WORK REQUEST: Output range, inclusive: from the line containing "red pan: 5 -> 3" to the line containing "white hat: 0 -> 1". Restate those lines from the data below word for word and only those.

------ MATERIAL SHOWN

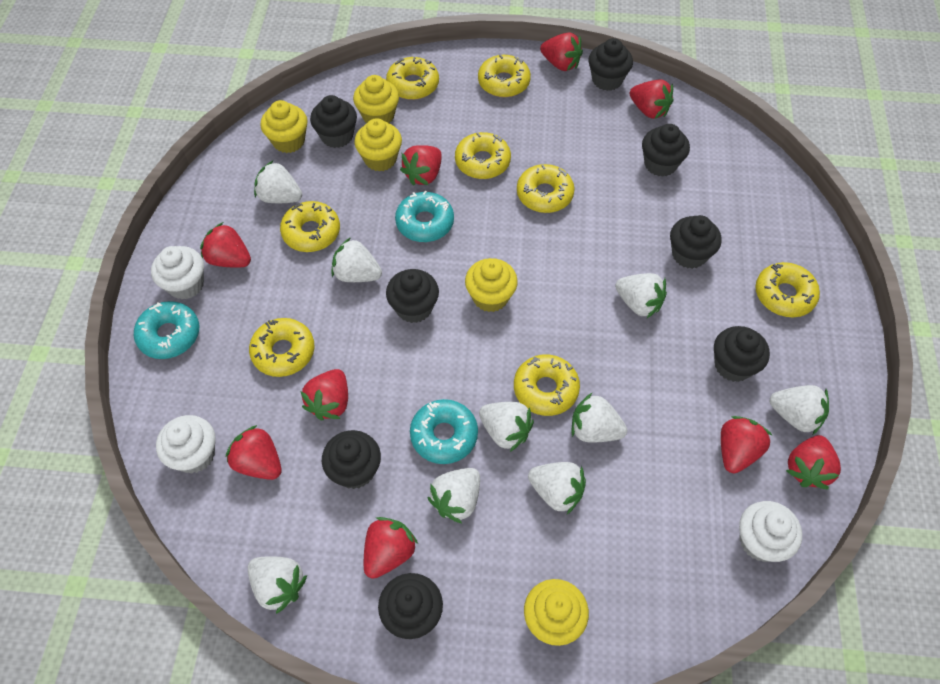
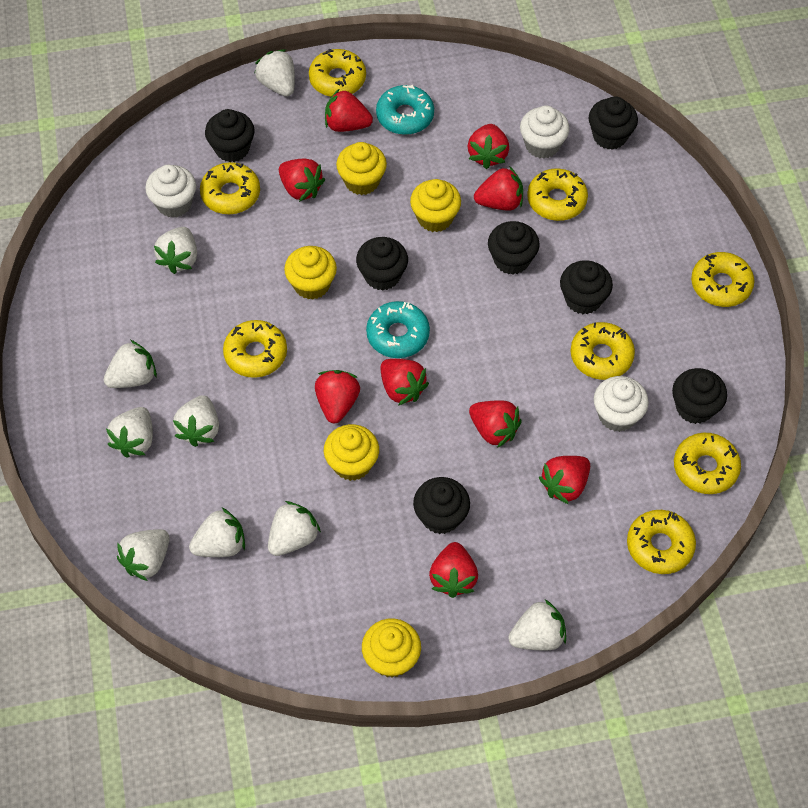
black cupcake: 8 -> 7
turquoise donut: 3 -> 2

------------
------ MATERIAL SHOWN

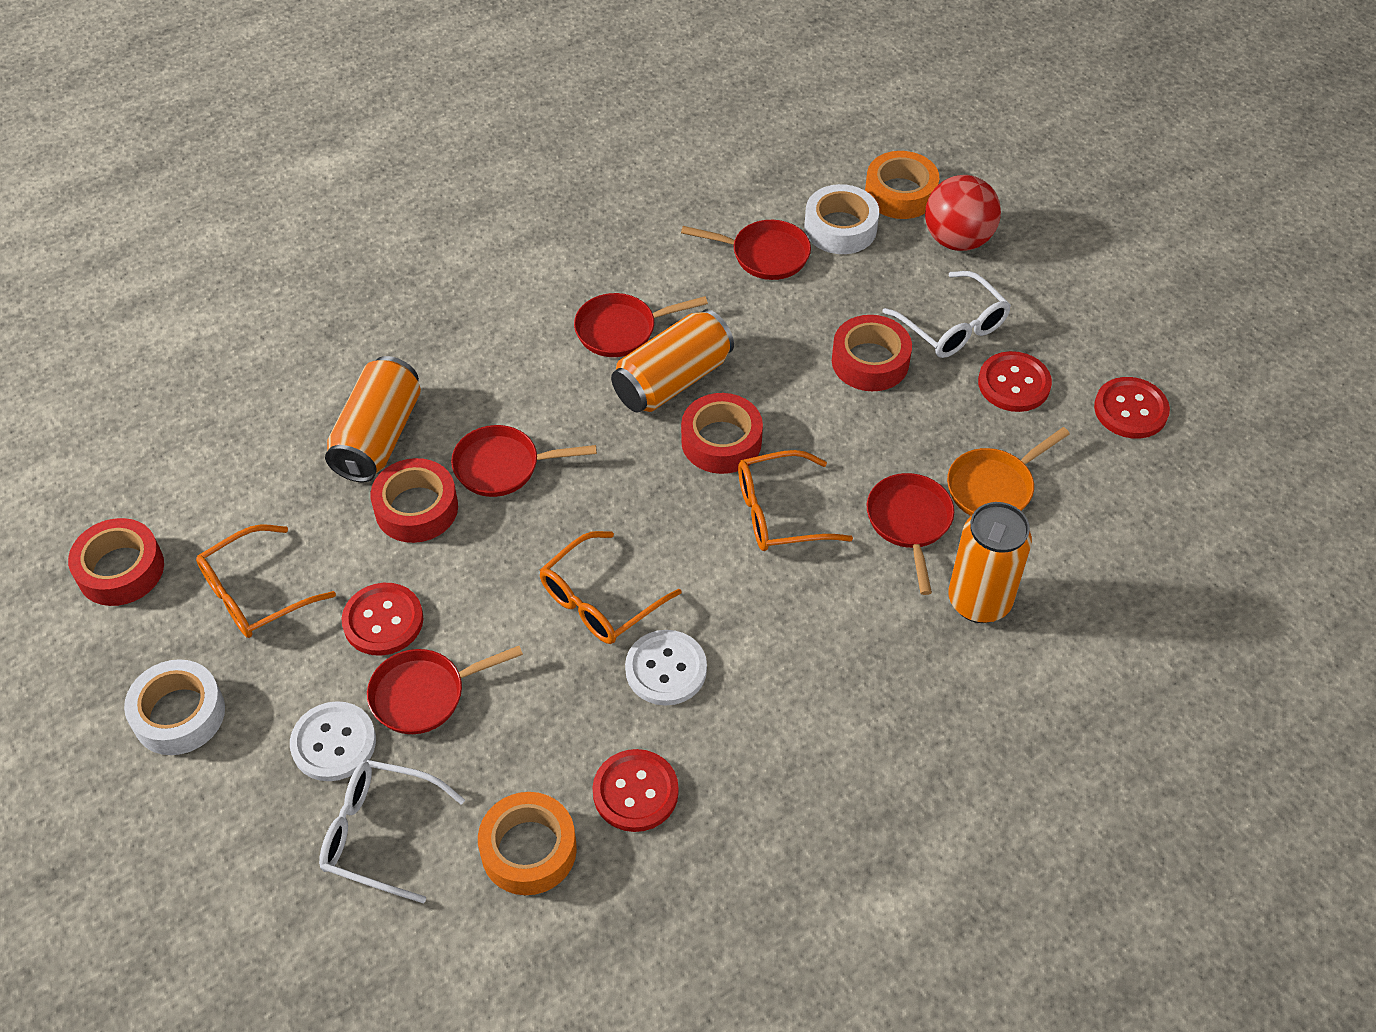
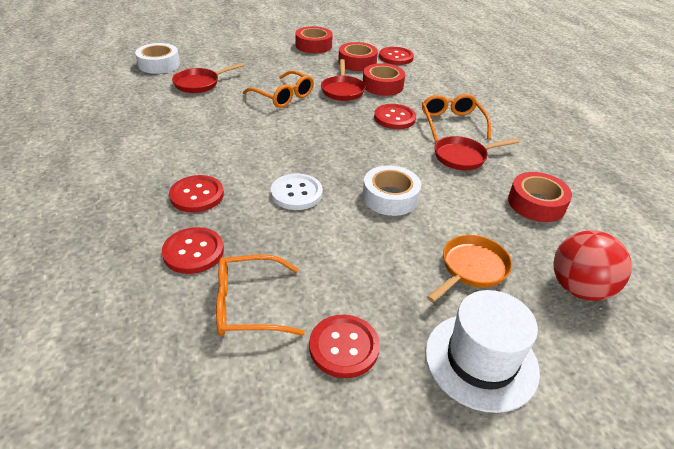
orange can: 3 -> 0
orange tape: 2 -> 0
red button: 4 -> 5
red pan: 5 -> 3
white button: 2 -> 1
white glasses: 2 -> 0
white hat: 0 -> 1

------------

OUTPUT OF THE TASK:
red pan: 5 -> 3
white button: 2 -> 1
white glasses: 2 -> 0
white hat: 0 -> 1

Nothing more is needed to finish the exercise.